(Object state comparisons)
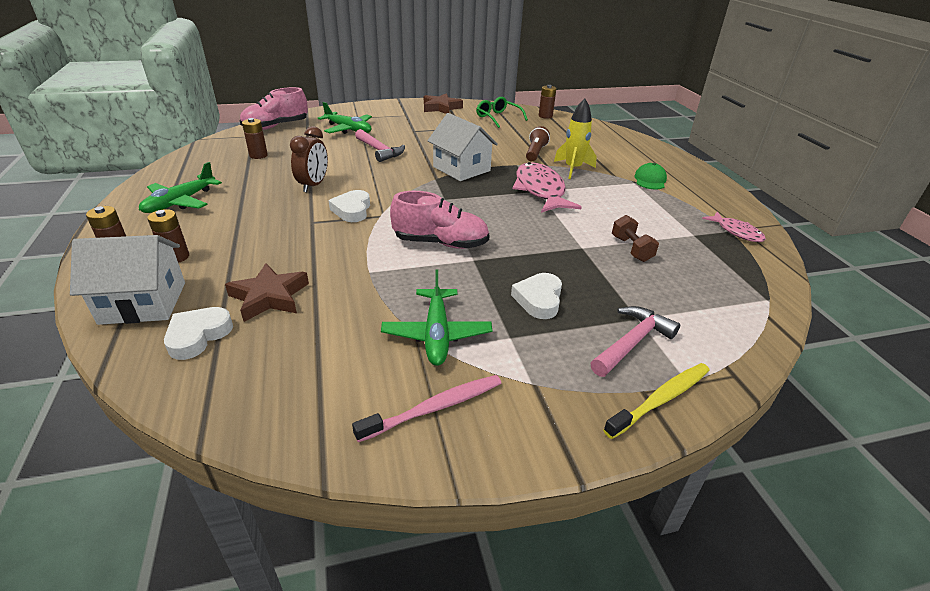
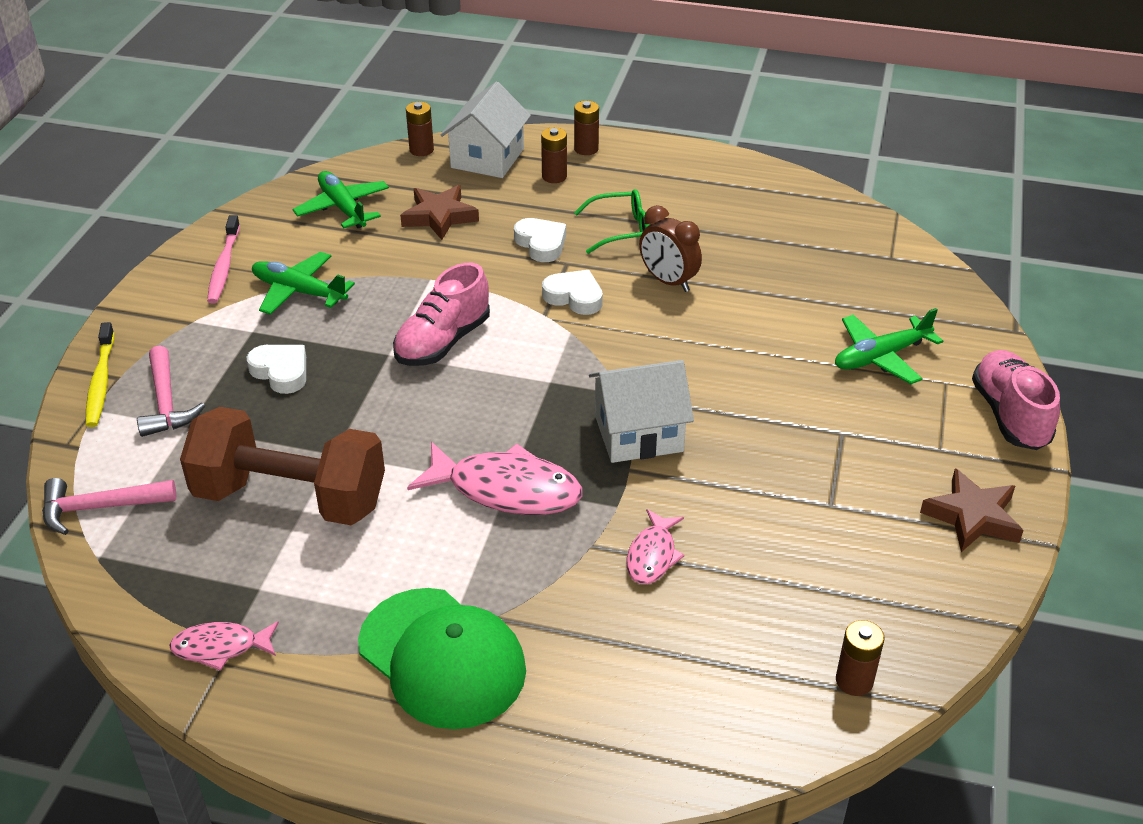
camera: 120 degrees right, 5 degrees up
(180, 202) = (681, 185): green plane -> green plane (342, 208)
(198, 336) = (415, 179): white heart -> white heart (541, 244)
(258, 155) = (802, 253): brown battery -> brown battery (421, 150)
(276, 126) = (926, 284): pink shoe -> pink shoe (1009, 415)
(380, 151) = (761, 367): pink hammer -> pink hammer (99, 508)
(498, 118) = (873, 586): green glasses -> green glasses (621, 230)
(535, 152) = (652, 556): brown flashlight -> pink fish
(573, 169) = (553, 572): yellow rocket -> none
(631, 249) = (290, 498): brown dumbbell -> brown dumbbell, size x2.41
(650, 180) = (442, 658): green cap -> green cap, size x2.10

> **EXERCISE AIM**: Exactly the lines from the one containing "(276, 126) = (926, 284): pink" through the end of the records above should be returned, with both ends kept.

> **TASK ANSWER**:
(276, 126) = (926, 284): pink shoe -> pink shoe (1009, 415)
(380, 151) = (761, 367): pink hammer -> pink hammer (99, 508)
(498, 118) = (873, 586): green glasses -> green glasses (621, 230)
(535, 152) = (652, 556): brown flashlight -> pink fish
(573, 169) = (553, 572): yellow rocket -> none
(631, 249) = (290, 498): brown dumbbell -> brown dumbbell, size x2.41
(650, 180) = (442, 658): green cap -> green cap, size x2.10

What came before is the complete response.